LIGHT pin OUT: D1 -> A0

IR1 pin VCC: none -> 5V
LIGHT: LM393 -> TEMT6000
+ + + + + + +
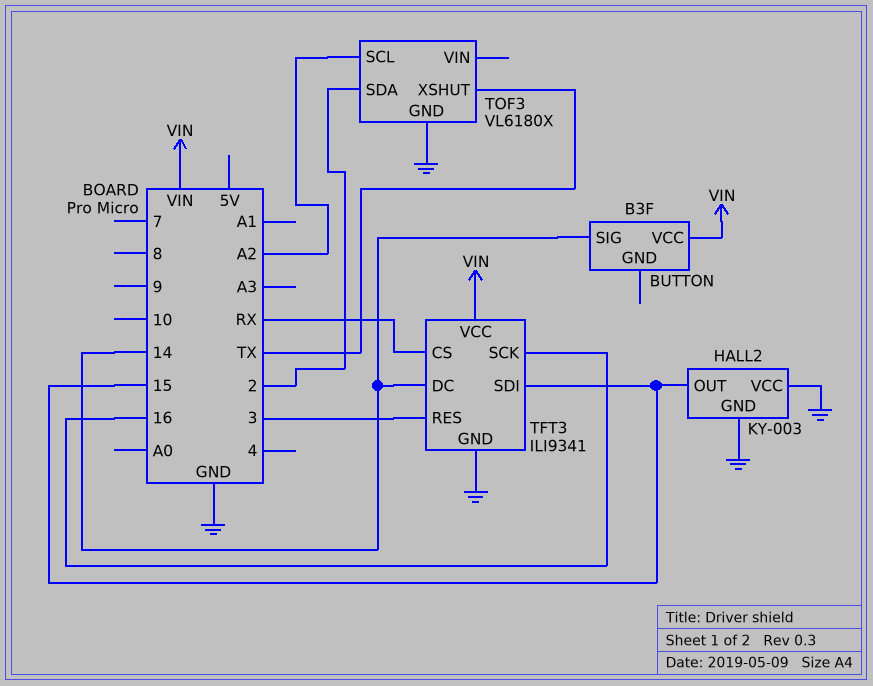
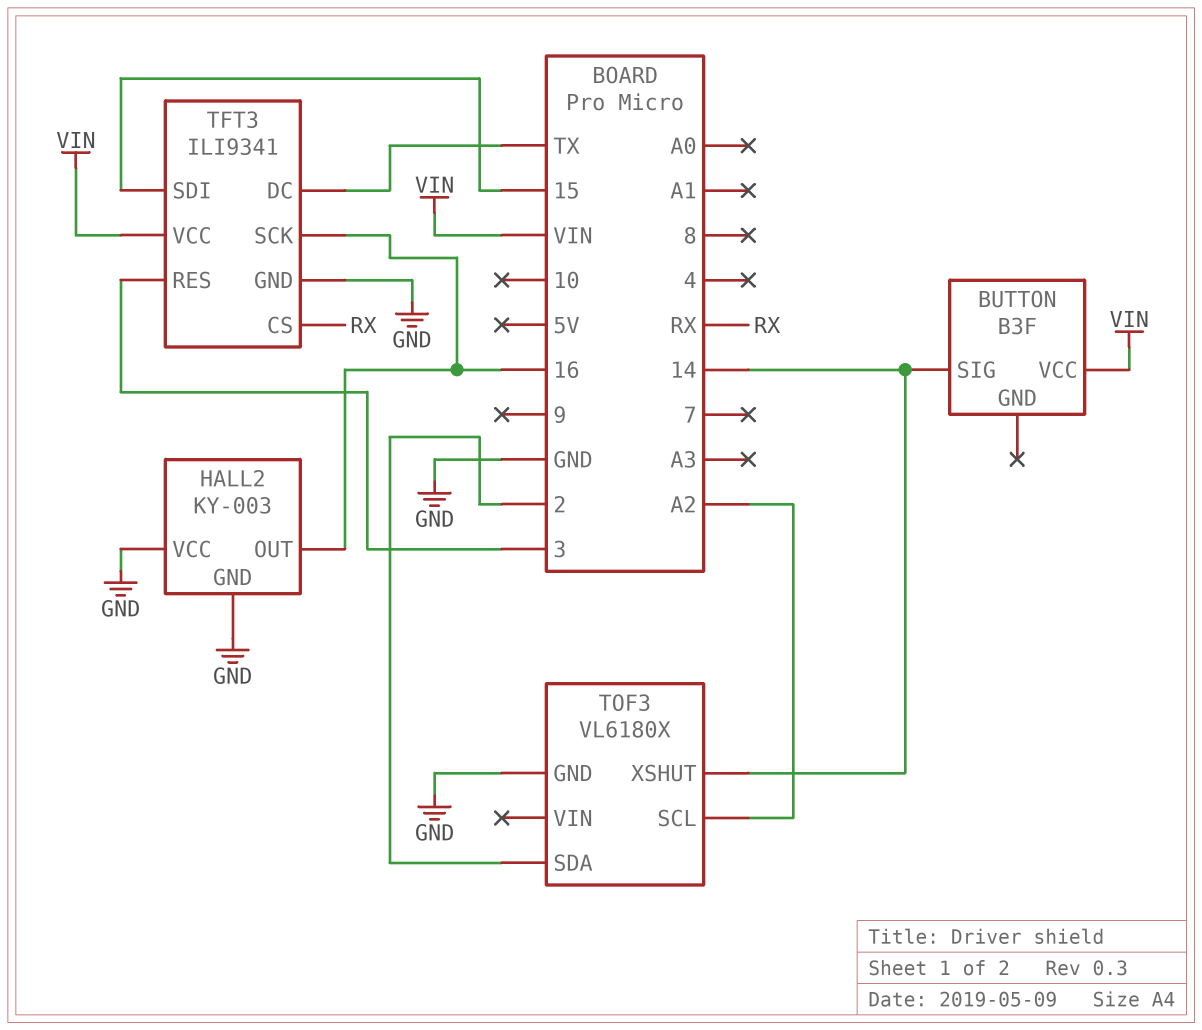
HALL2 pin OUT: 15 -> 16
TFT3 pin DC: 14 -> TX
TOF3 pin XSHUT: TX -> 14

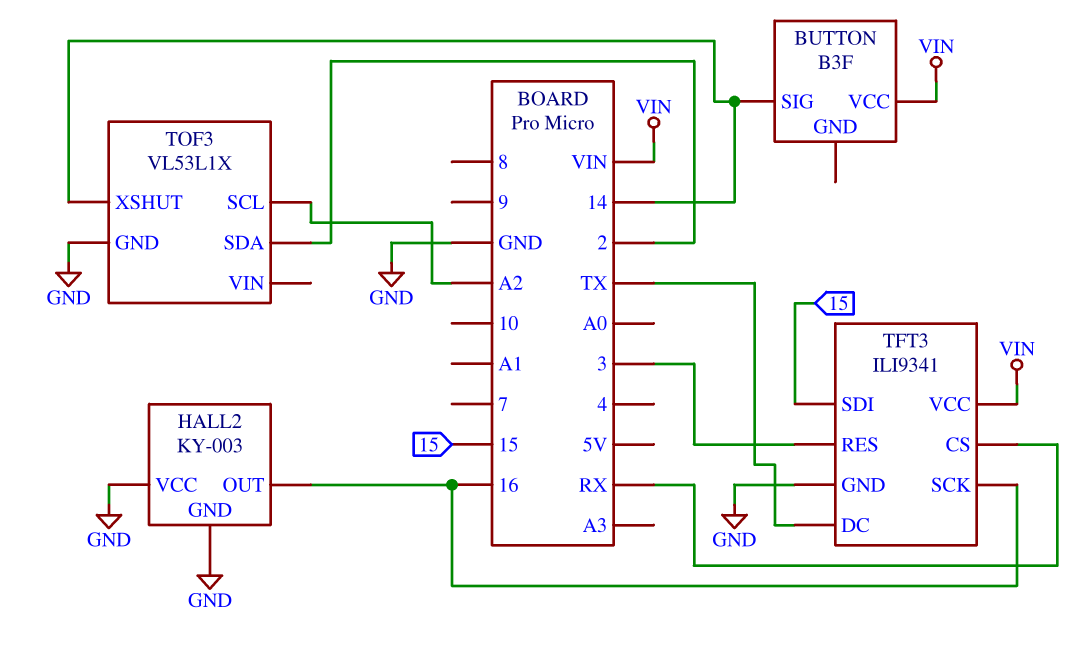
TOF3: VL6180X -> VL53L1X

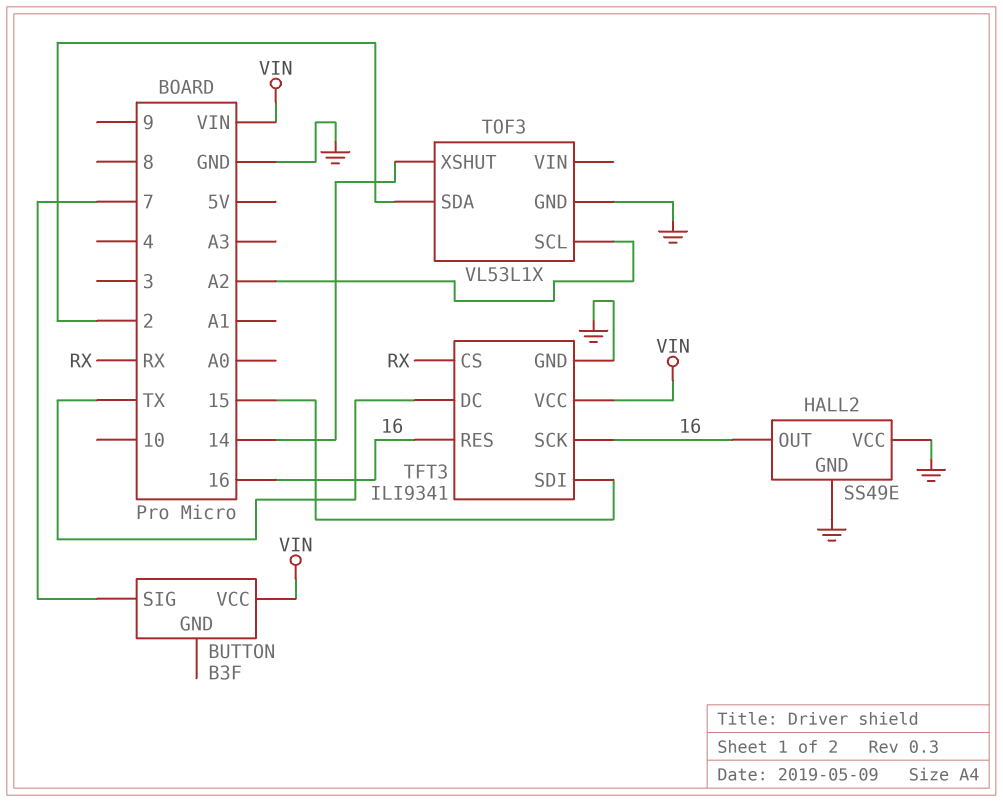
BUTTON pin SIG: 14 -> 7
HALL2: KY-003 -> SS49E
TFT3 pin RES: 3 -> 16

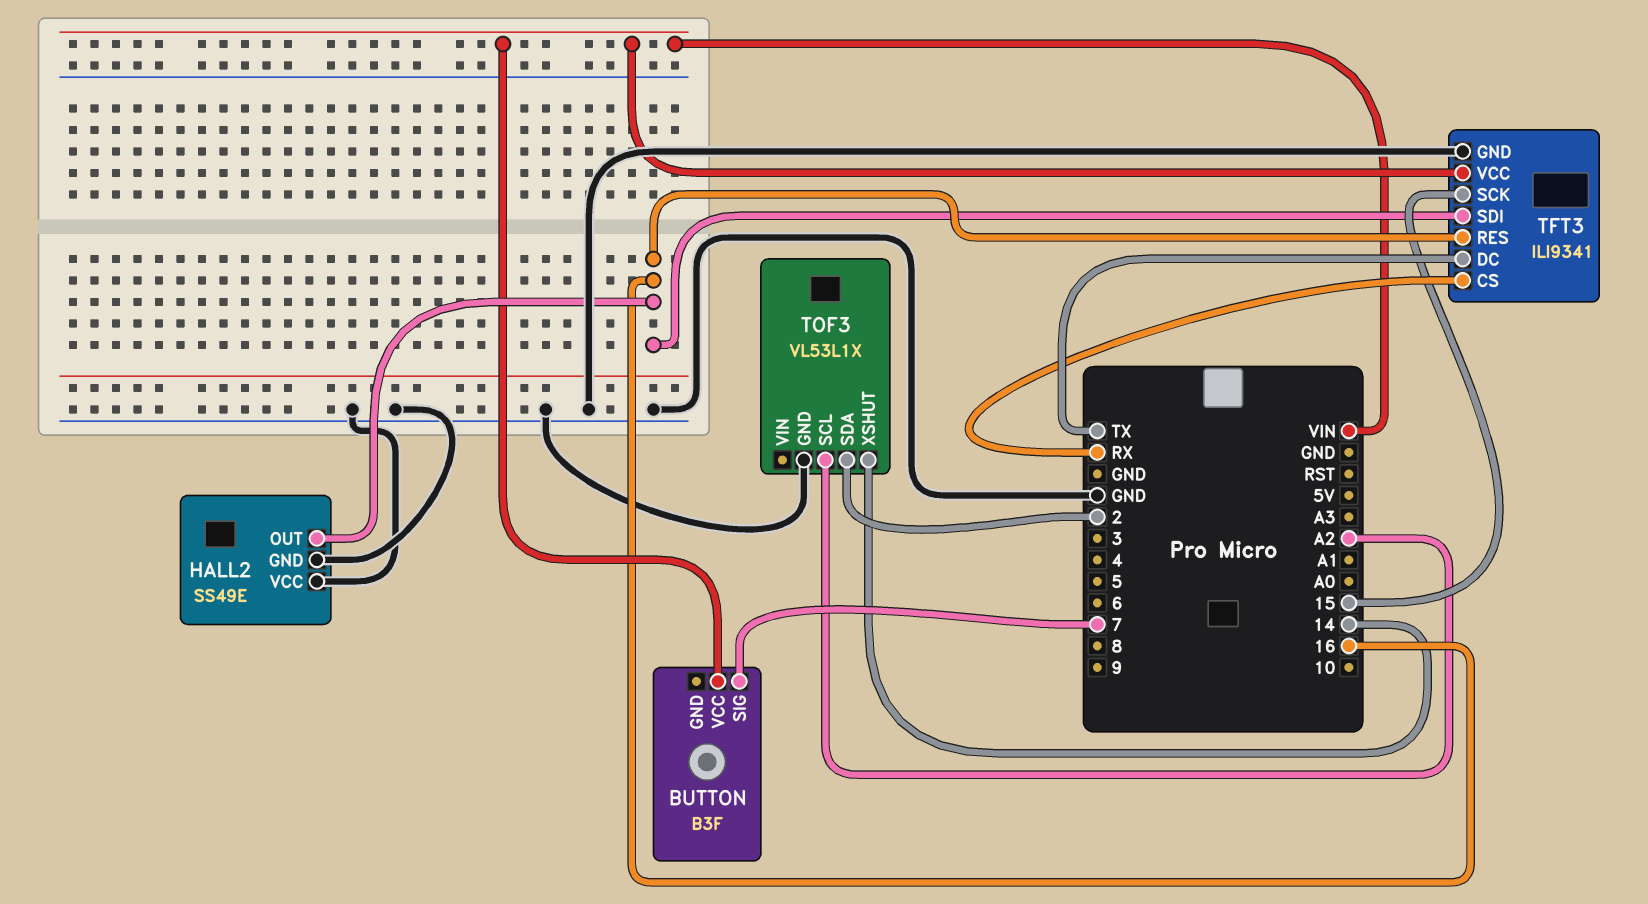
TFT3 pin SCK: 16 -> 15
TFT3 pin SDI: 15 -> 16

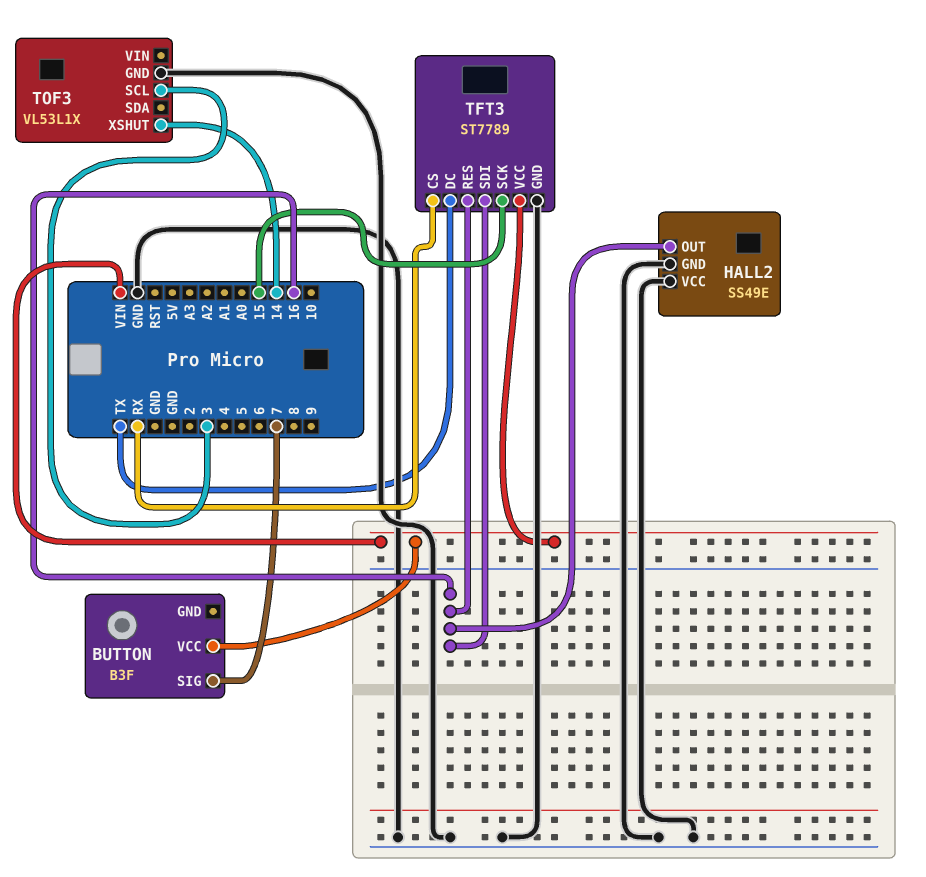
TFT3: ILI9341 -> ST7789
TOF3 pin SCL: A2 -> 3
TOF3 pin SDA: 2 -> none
+ + + + + + +
EXERCISE AIM: In the records above, everything from the line with "HALL2: KY-003 -> SS49E" down to the line with "TOF3 pin SDA: 2 -> none" must be duplicated exactly, both lines kept. Leave no pictures in.

FINAL ANSWER:
HALL2: KY-003 -> SS49E
TFT3 pin RES: 3 -> 16

TFT3 pin SCK: 16 -> 15
TFT3 pin SDI: 15 -> 16

TFT3: ILI9341 -> ST7789
TOF3 pin SCL: A2 -> 3
TOF3 pin SDA: 2 -> none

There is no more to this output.